▶ _PROBLEM DETAILS_
In the listing that follows, determine how many lines include the word "white". Respond with that number alone.

▶ _SUPPLIED RECORDS_
————————
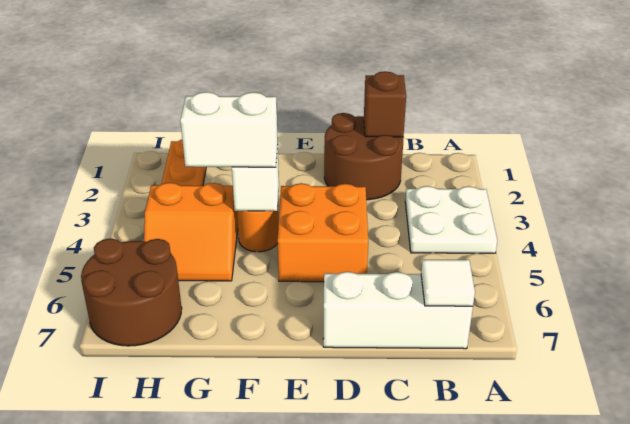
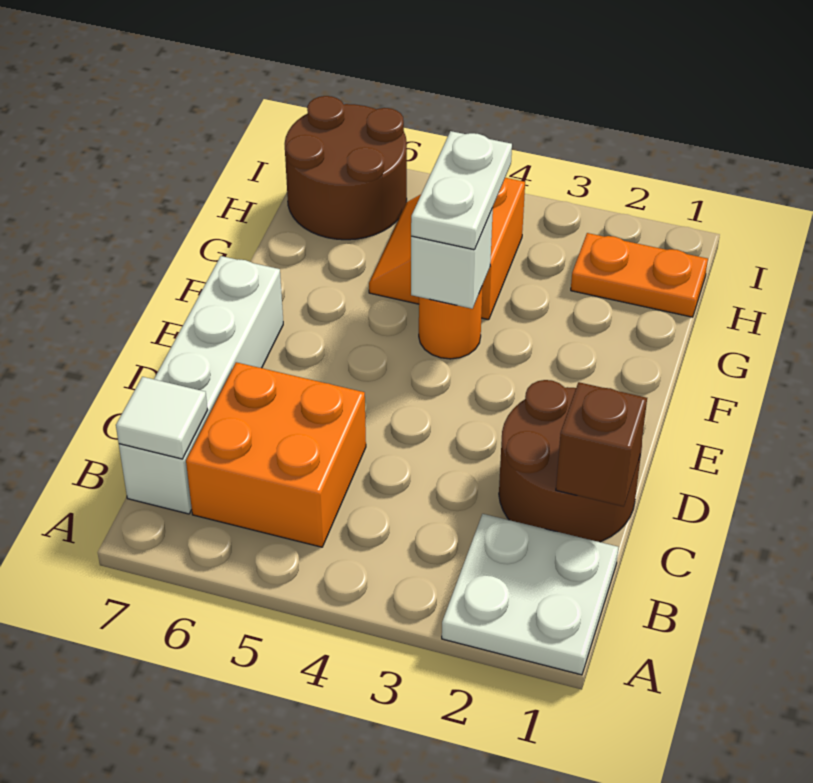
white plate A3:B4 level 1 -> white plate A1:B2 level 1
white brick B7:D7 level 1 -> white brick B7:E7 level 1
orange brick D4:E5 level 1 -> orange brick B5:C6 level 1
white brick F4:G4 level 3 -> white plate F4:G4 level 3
————————
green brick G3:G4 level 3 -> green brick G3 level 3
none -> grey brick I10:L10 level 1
————————
▶ _ANSWER AREA_
3